Stored data entries:
______________________________

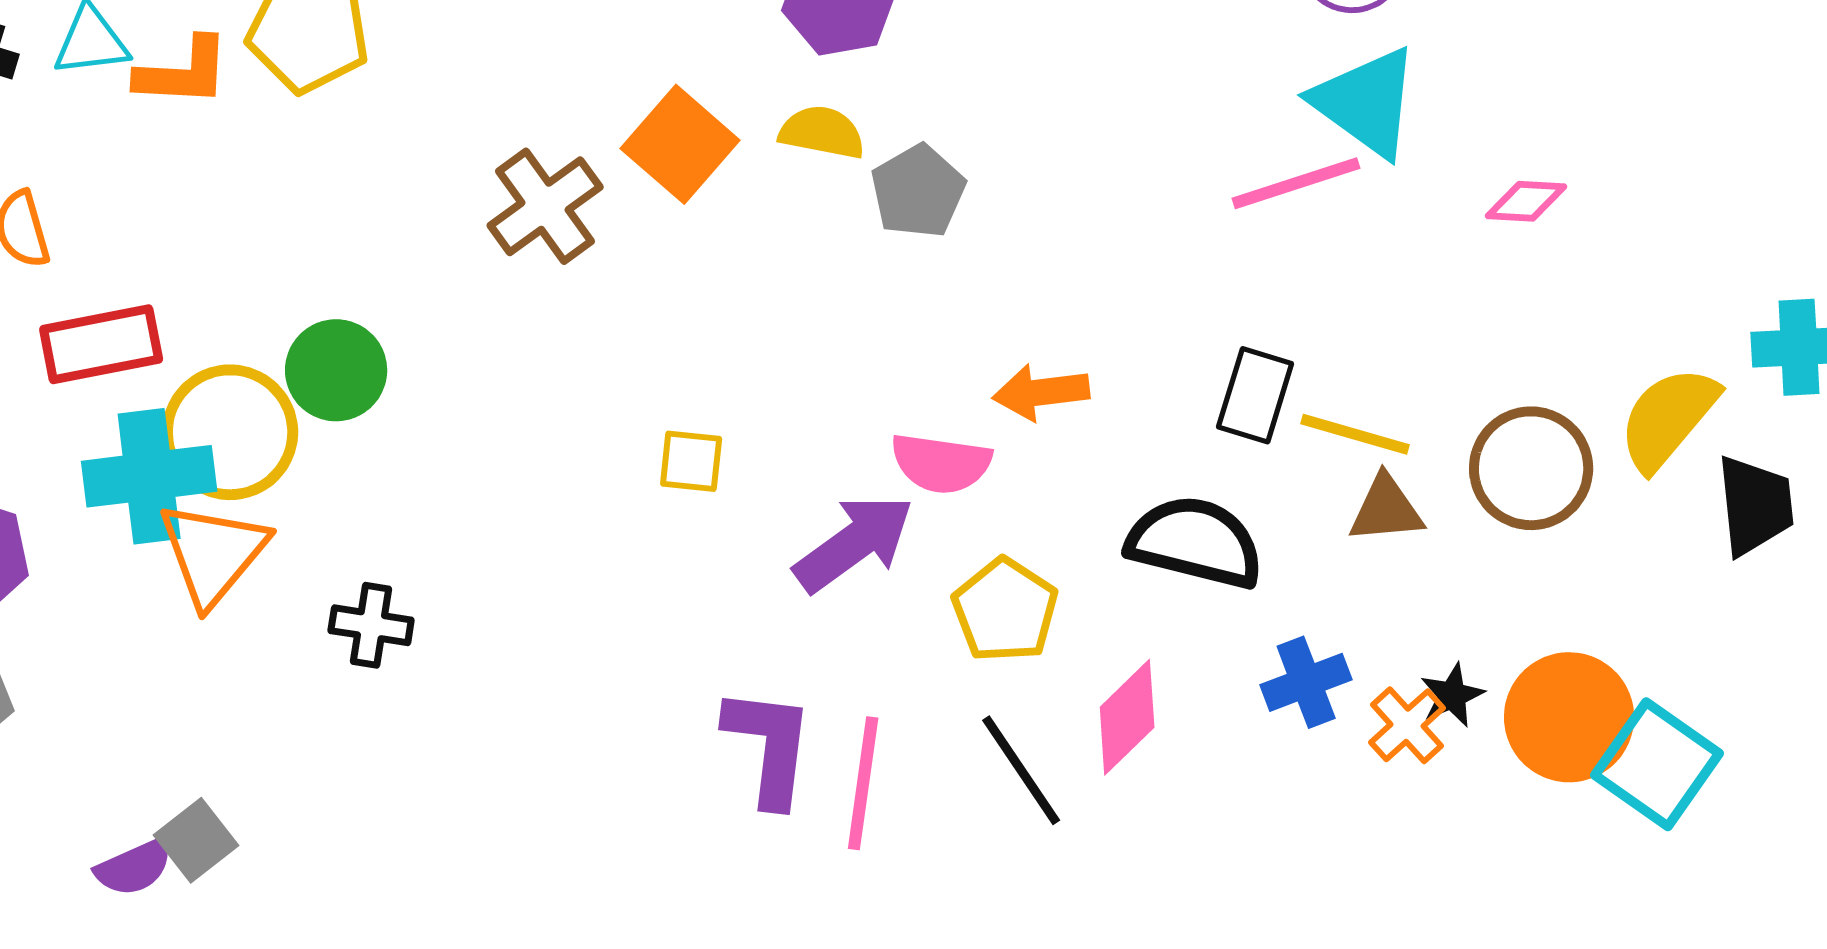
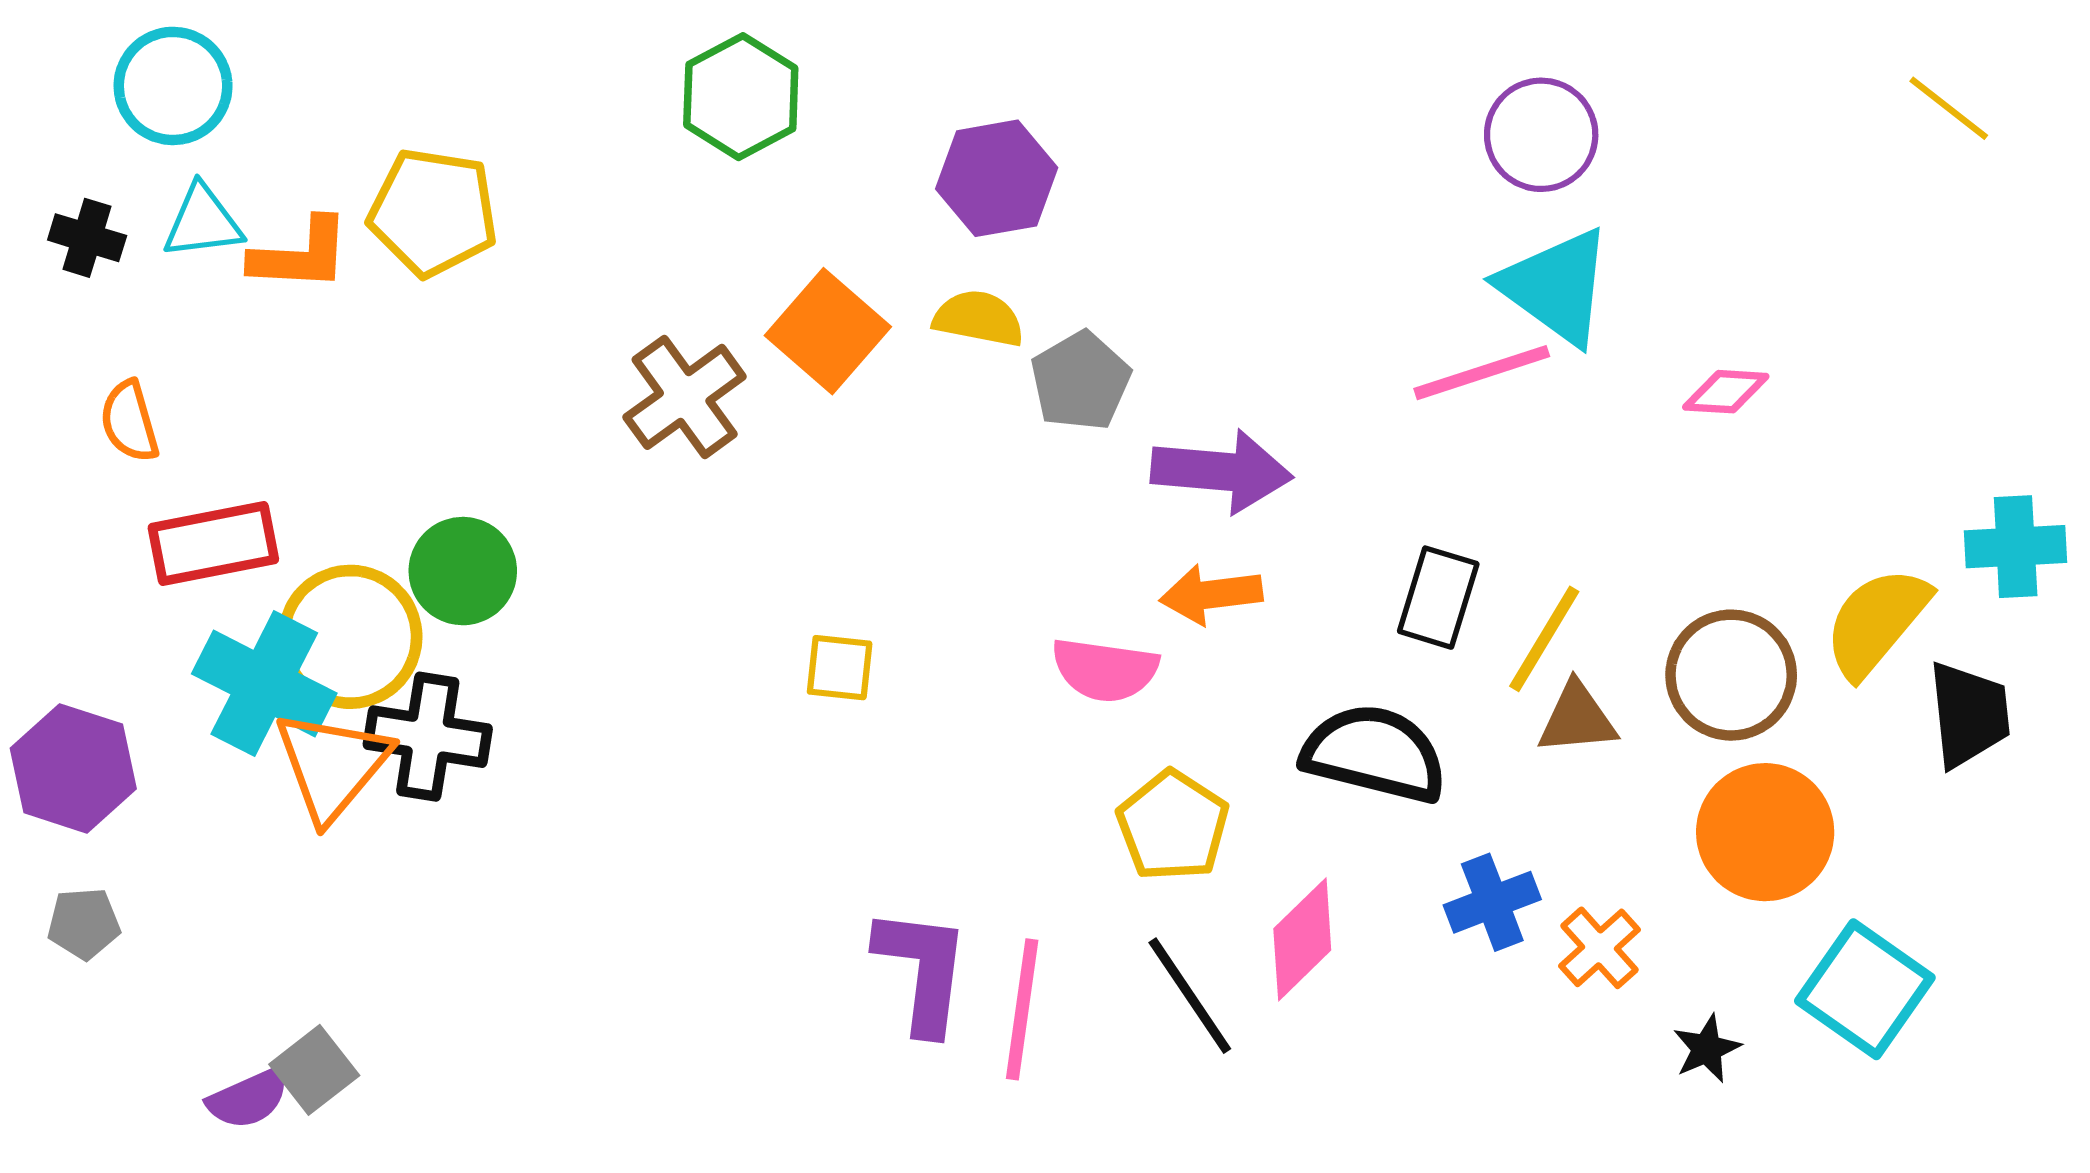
yellow line: (1355, 434) -> (1544, 639), turned -75
cyan cross: (149, 476) -> (264, 684), turned 34
purple arrow: (854, 543) -> (1222, 471), moved, turned 41
black cross: (371, 625) -> (428, 737), moved, size x1.4
black star: (1452, 695) -> (1707, 1049), moved
orange circle: (1569, 717) -> (1765, 832), moved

______________________________

## [TASK DETAILS]
Could you write out, exactly, each line of the data above from the one containing "purple arrow: (854, 543)" through the last, including both?

## [SOLUTION TO THIS EXERCISE]
purple arrow: (854, 543) -> (1222, 471), moved, turned 41
black cross: (371, 625) -> (428, 737), moved, size x1.4
black star: (1452, 695) -> (1707, 1049), moved
orange circle: (1569, 717) -> (1765, 832), moved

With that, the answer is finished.